In the entries below, copy only the lines from the one that contains "<401 234> x0.47" through the last line, exactly, and omit any pictures.

Dataset records:
-.-.-
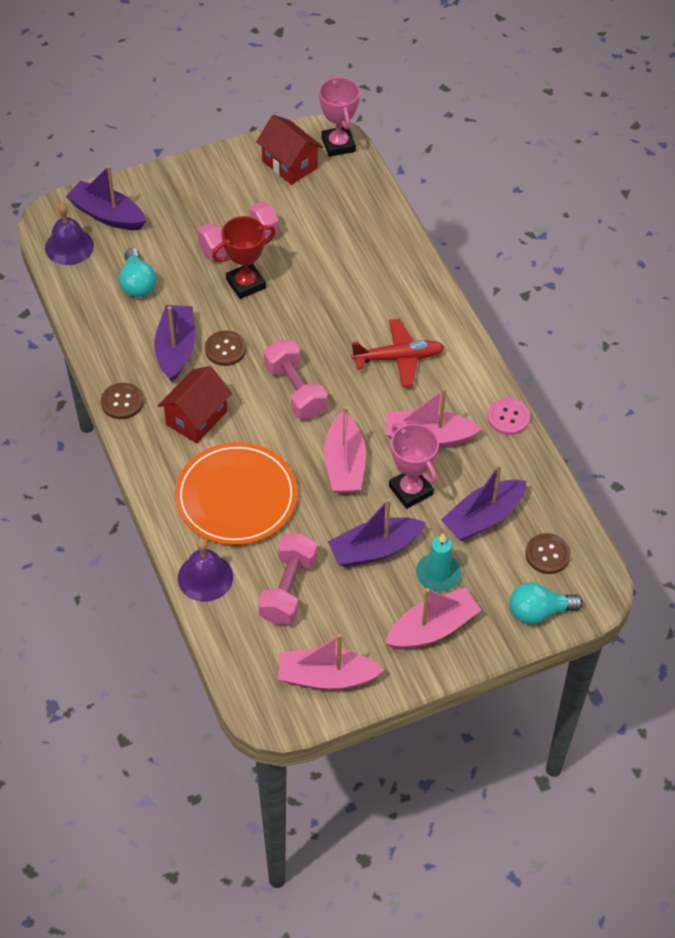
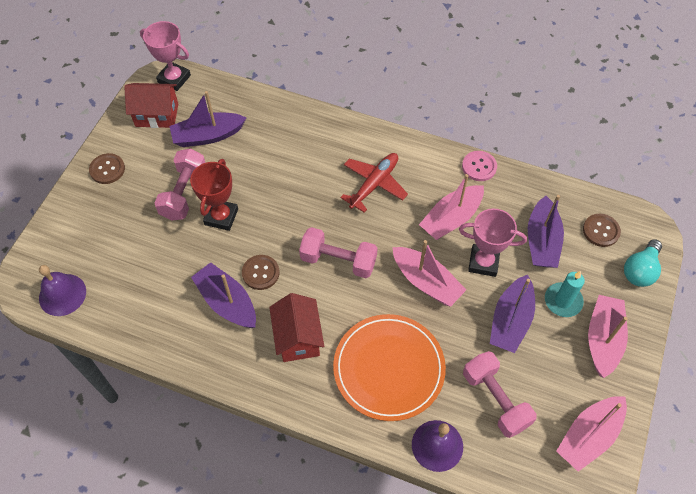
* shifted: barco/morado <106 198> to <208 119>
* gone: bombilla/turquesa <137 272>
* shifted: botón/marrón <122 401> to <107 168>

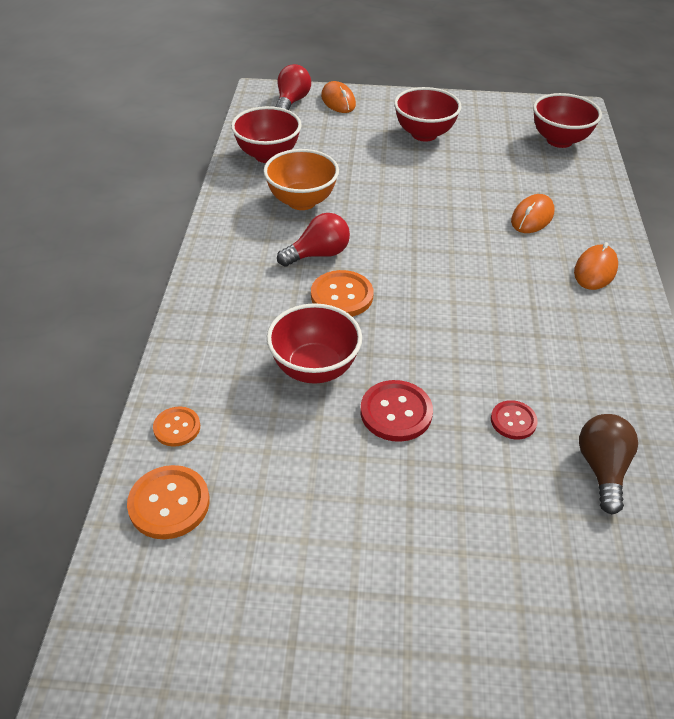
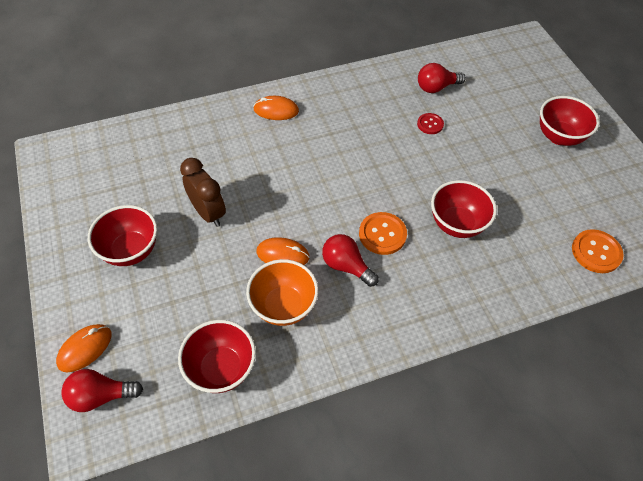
* shifted: cuenco/rojo <567 120> to <570 121>
* shifted: ratón/naranja <532 213> to <283 251>
* gone: botón/rojo <396 411>
* gone: botón/naranja <176 427>
* repainted: bombilla/marrón <608 464> to bombilla/rojo <442 78>
* new: despertador/marrón <203 192>

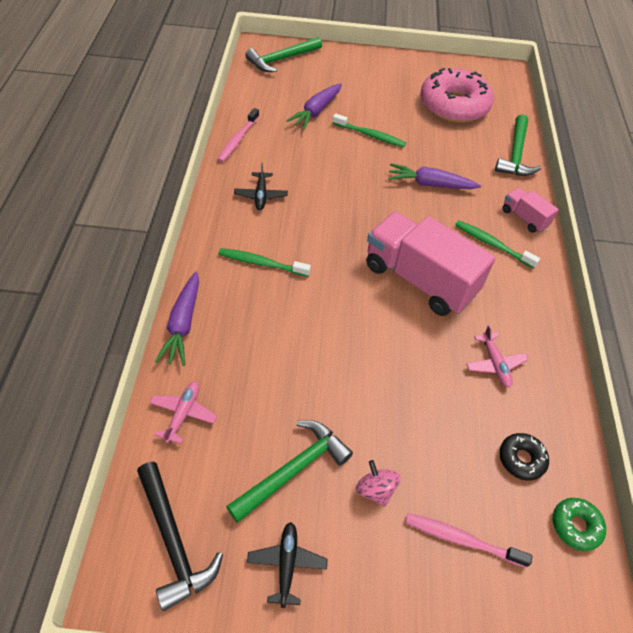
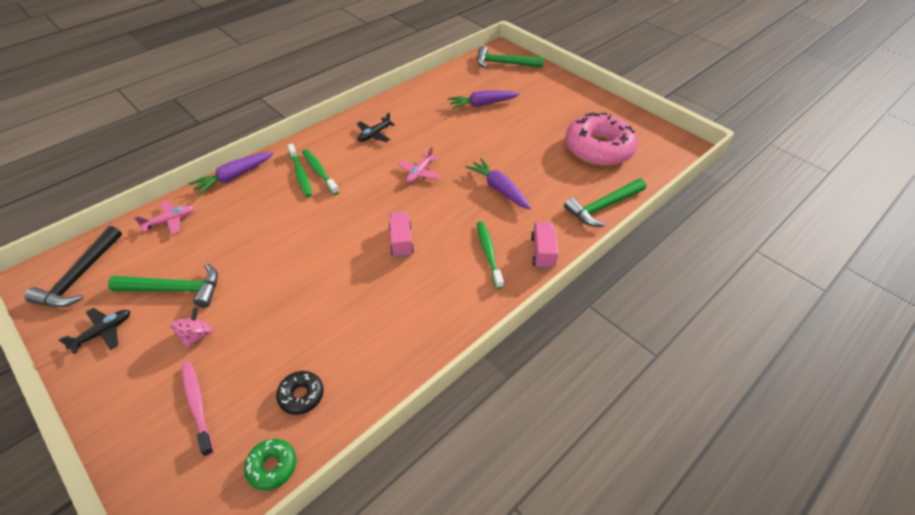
* gone: cepillo de dientes/rosa <238 135>
* shifted: cepillo de dientes/verde <369 130> to <300 170>
* scaled: camión/rosa <431 264> = <401 234> x0.47
* shifted: avión/rosa <497 356> to <419 165>

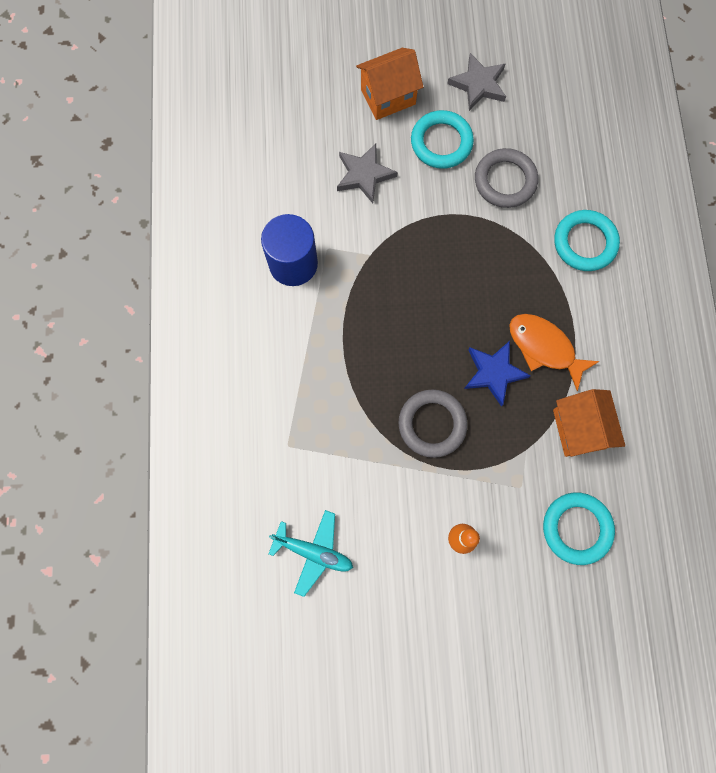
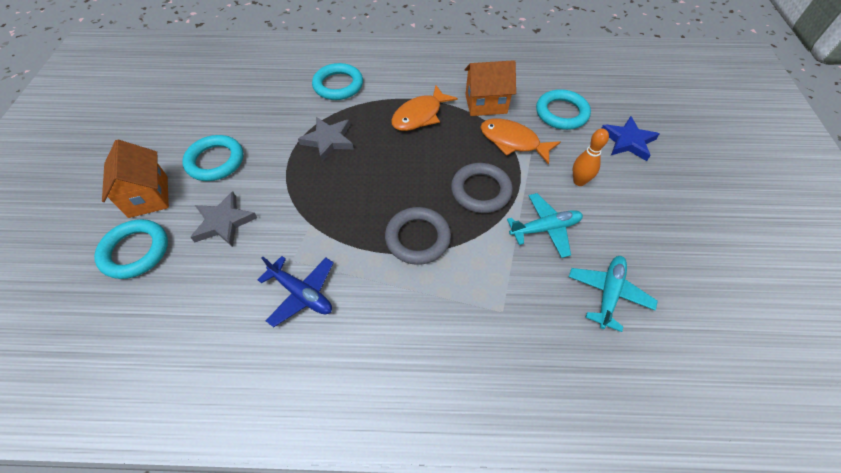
* shifted: estrella/gris <476 82> to <326 139>
* shifted: anillo/gris <506 178> to <418 236>
* swapped: cilindro/azul <289 250> to avión/azul <296 291>
* shifted: estrella/azul <497 374> to <630 138>
* new: pez/naranja <520 141>
* new: avión/turquesa <545 225>
* new: anillo/turquesa <131 249>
-.-.-
Response for this exercise:
* scaled: camión/rosa <431 264> = <401 234> x0.47
* shifted: avión/rosa <497 356> to <419 165>

* shifted: estrella/gris <476 82> to <326 139>
* shifted: anillo/gris <506 178> to <418 236>
* swapped: cilindro/azul <289 250> to avión/azul <296 291>
* shifted: estrella/azul <497 374> to <630 138>
* new: pez/naranja <520 141>
* new: avión/turquesa <545 225>
* new: anillo/turquesa <131 249>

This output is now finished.